--- Problem requirements ---
Please write out the items below word for word, starting with the line that contains "brown circle: moved 6 px left, 2 px down" and going on through the last line of the items. Leave the pictures out of your answer.

[Collected data]
▬▬▬▬▬▬

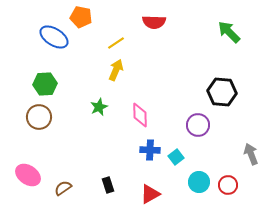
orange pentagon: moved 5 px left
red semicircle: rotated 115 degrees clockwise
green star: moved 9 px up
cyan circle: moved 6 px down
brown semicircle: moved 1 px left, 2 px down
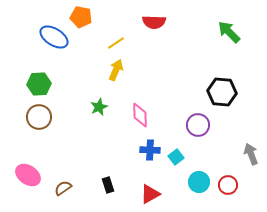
green hexagon: moved 6 px left
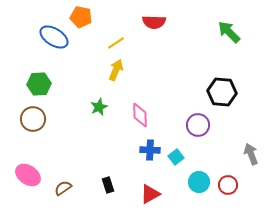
brown circle: moved 6 px left, 2 px down
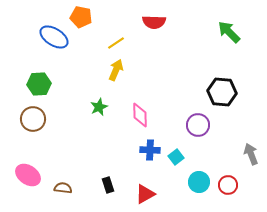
brown semicircle: rotated 42 degrees clockwise
red triangle: moved 5 px left
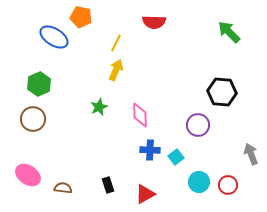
yellow line: rotated 30 degrees counterclockwise
green hexagon: rotated 20 degrees counterclockwise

▬▬▬▬▬▬

--- Written solution ---
brown circle: moved 6 px left, 2 px down
brown semicircle: rotated 42 degrees clockwise
red triangle: moved 5 px left
yellow line: rotated 30 degrees counterclockwise
green hexagon: rotated 20 degrees counterclockwise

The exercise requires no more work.